■ **Source data**:

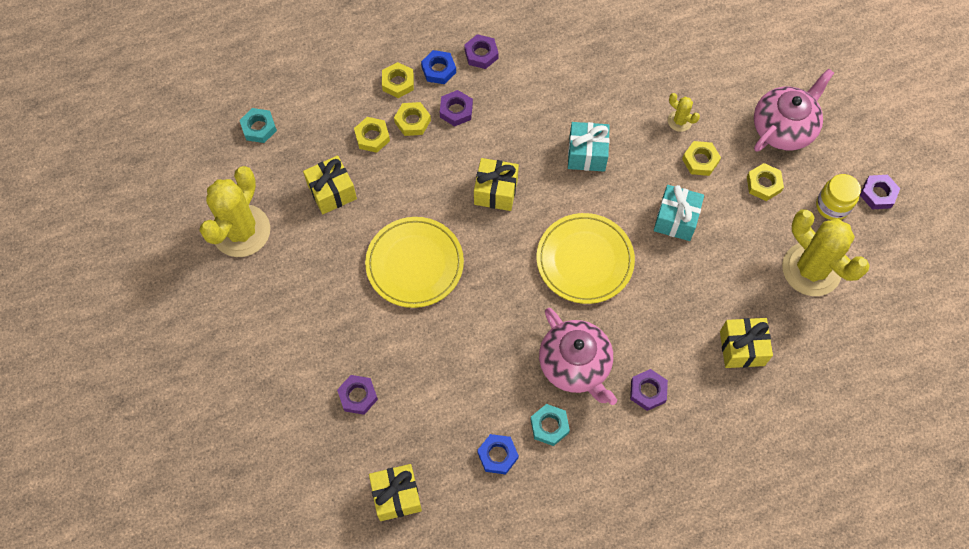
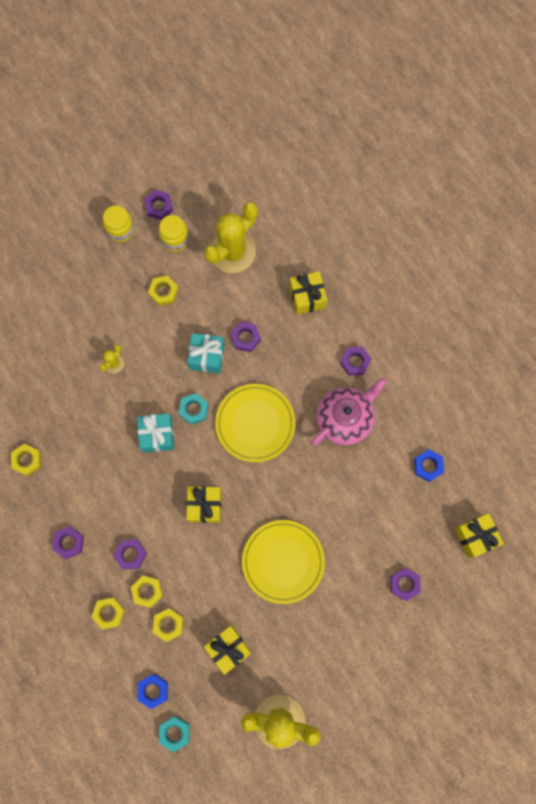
camera: 100 degrees left, 10 degrees up
(438, 70) = (90, 578): blue nut -> blue nut (153, 690)
(549, 426) = (397, 431): turquoise nut -> turquoise nut (194, 409)
(695, 266) = (245, 338): none -> purple nut
(700, 160) = (149, 343): yellow nut -> yellow nut (27, 460)
(784, 127) = (108, 280): pink teapot -> none
(848, 148) = (120, 230): none -> yellow jar

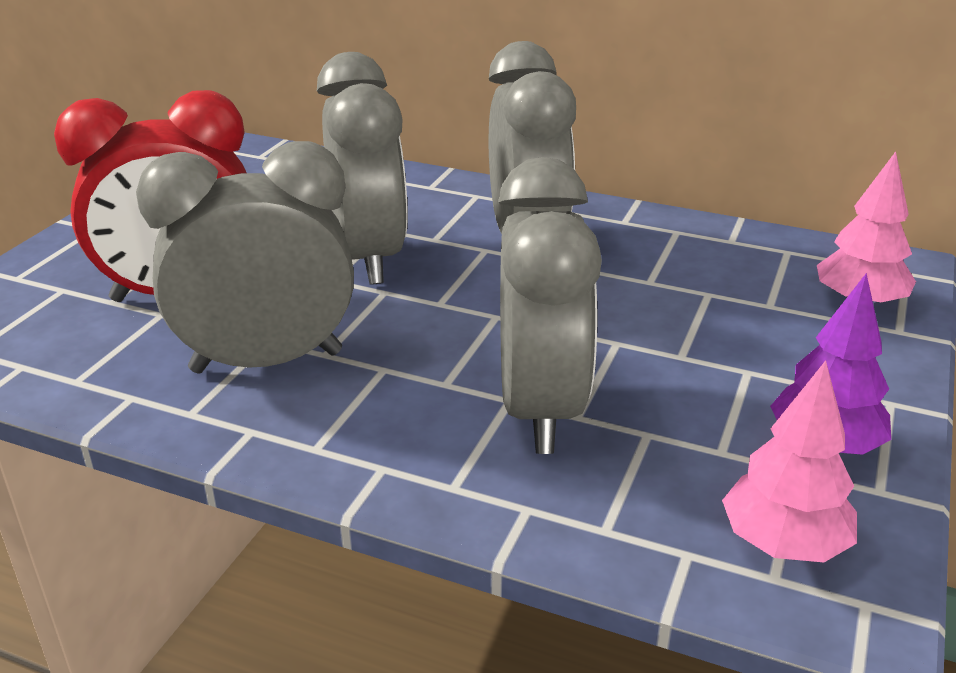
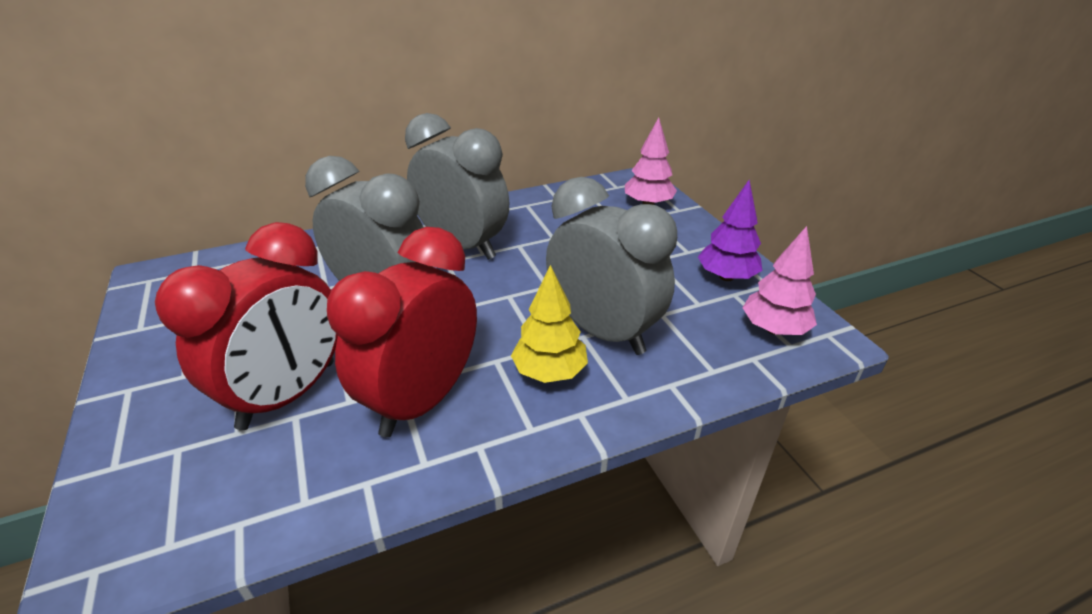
camera: 45 degrees left, 5 degrees up
(267, 362) = (422, 400): grey clock -> red clock
(416, 411) = (549, 372): none -> yellow tree

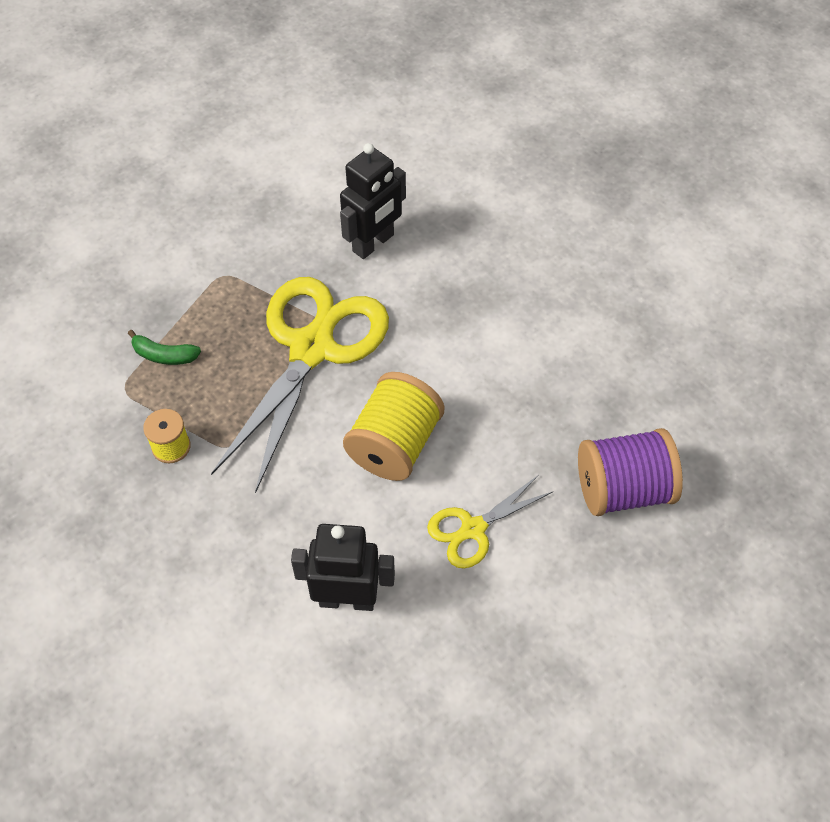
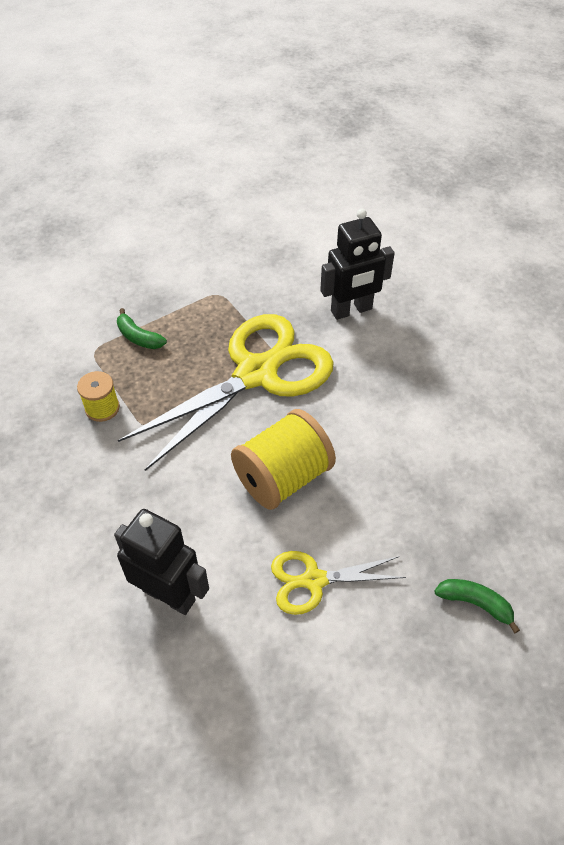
camera: 25 degrees right, 5 degrees down
(622, 489) = (475, 603): purple spool -> green banana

■ **Your task**:
All lines from the one holding "camera: 45 degrees left, 5 degrees up" through the last line of the entries, and nothing else, are to be output exactly; leave out the pictures.

■ **Answer space**:
camera: 45 degrees left, 5 degrees up
(267, 362) = (422, 400): grey clock -> red clock
(416, 411) = (549, 372): none -> yellow tree

camera: 25 degrees right, 5 degrees down
(622, 489) = (475, 603): purple spool -> green banana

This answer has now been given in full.